* Task: Transcribe each record word for word. Skip the images.

Extracted entries Start Marker

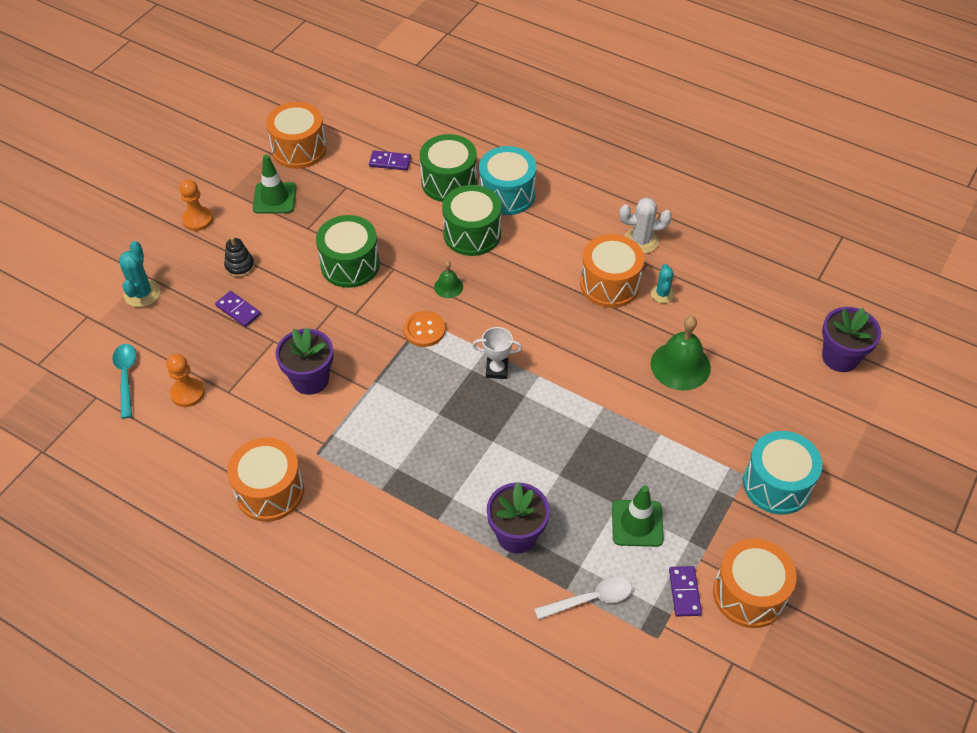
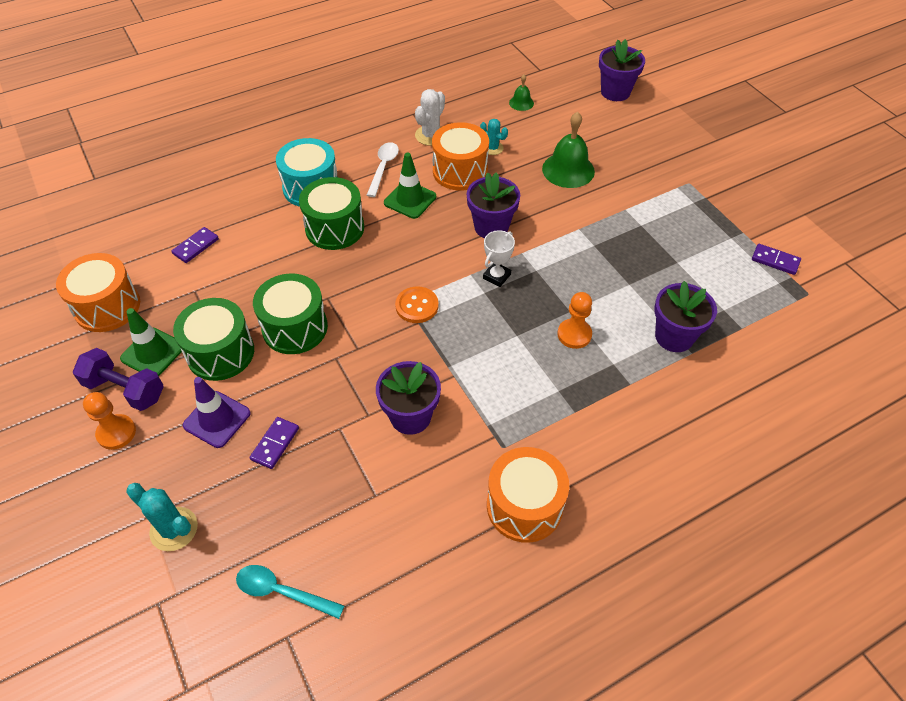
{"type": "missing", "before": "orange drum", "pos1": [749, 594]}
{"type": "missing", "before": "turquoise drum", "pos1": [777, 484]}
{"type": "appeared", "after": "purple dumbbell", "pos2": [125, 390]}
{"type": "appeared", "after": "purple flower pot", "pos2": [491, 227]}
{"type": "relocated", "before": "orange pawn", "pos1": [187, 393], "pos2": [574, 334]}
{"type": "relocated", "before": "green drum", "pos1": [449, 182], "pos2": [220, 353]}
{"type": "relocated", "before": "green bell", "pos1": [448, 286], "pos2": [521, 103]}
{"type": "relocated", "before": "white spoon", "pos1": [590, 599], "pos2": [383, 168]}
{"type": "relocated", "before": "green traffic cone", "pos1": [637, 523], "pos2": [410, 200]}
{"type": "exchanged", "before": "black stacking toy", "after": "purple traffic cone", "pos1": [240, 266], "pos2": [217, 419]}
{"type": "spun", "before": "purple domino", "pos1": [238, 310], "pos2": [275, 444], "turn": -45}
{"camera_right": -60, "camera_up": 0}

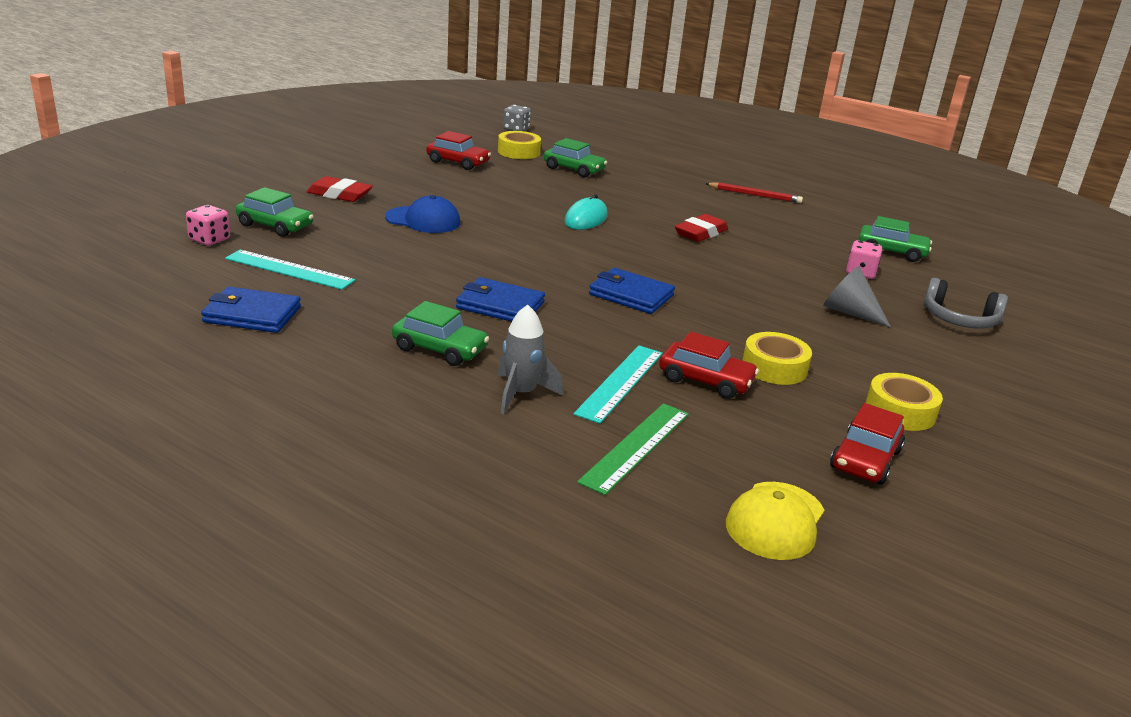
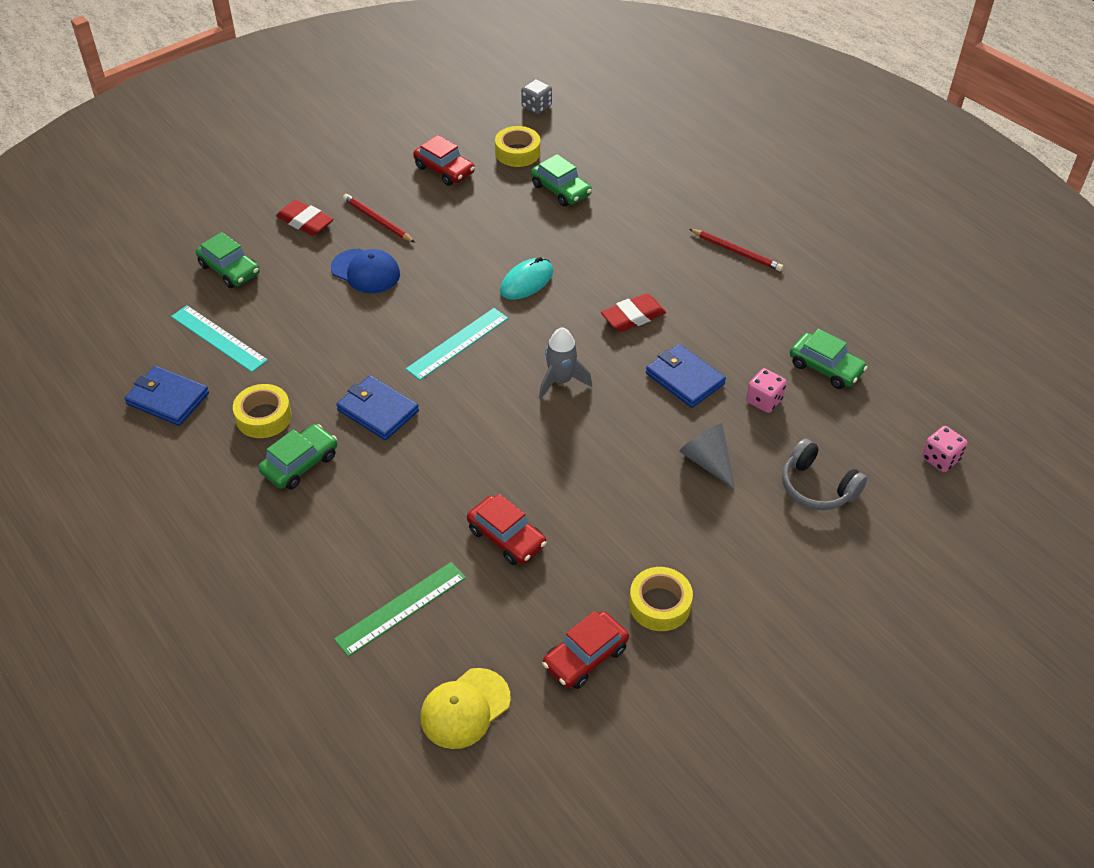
{"type": "appeared", "after": "red pencil", "pos2": [377, 220]}
{"type": "relocated", "before": "pink dice", "pos1": [209, 240], "pos2": [940, 459]}
{"type": "relocated", "before": "grey rocket", "pos1": [521, 394], "pos2": [560, 381]}
{"type": "relocated", "before": "turquoise ruler", "pos1": [620, 382], "pos2": [458, 343]}
{"type": "relocated", "before": "blue wallet", "pos1": [631, 295], "pos2": [684, 378]}
{"type": "relocated", "before": "yellow tape", "pos1": [774, 367], "pos2": [263, 417]}
{"type": "spun", "before": "green car", "pos1": [440, 349], "pos2": [300, 464], "turn": -90}
{"camera_right": 20, "camera_up": 20}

Extracted entries End Marker

* Exercise result:
{"type": "missing", "before": "orange drum", "pos1": [749, 594]}
{"type": "missing", "before": "turquoise drum", "pos1": [777, 484]}
{"type": "appeared", "after": "purple dumbbell", "pos2": [125, 390]}
{"type": "appeared", "after": "purple flower pot", "pos2": [491, 227]}
{"type": "relocated", "before": "orange pawn", "pos1": [187, 393], "pos2": [574, 334]}
{"type": "relocated", "before": "green drum", "pos1": [449, 182], "pos2": [220, 353]}
{"type": "relocated", "before": "green bell", "pos1": [448, 286], "pos2": [521, 103]}
{"type": "relocated", "before": "white spoon", "pos1": [590, 599], "pos2": [383, 168]}
{"type": "relocated", "before": "green traffic cone", "pos1": [637, 523], "pos2": [410, 200]}
{"type": "exchanged", "before": "black stacking toy", "after": "purple traffic cone", "pos1": [240, 266], "pos2": [217, 419]}
{"type": "spun", "before": "purple domino", "pos1": [238, 310], "pos2": [275, 444], "turn": -45}
{"camera_right": -60, "camera_up": 0}

{"type": "appeared", "after": "red pencil", "pos2": [377, 220]}
{"type": "relocated", "before": "pink dice", "pos1": [209, 240], "pos2": [940, 459]}
{"type": "relocated", "before": "grey rocket", "pos1": [521, 394], "pos2": [560, 381]}
{"type": "relocated", "before": "turquoise ruler", "pos1": [620, 382], "pos2": [458, 343]}
{"type": "relocated", "before": "blue wallet", "pos1": [631, 295], "pos2": [684, 378]}
{"type": "relocated", "before": "yellow tape", "pos1": [774, 367], "pos2": [263, 417]}
{"type": "spun", "before": "green car", "pos1": [440, 349], "pos2": [300, 464], "turn": -90}
{"camera_right": 20, "camera_up": 20}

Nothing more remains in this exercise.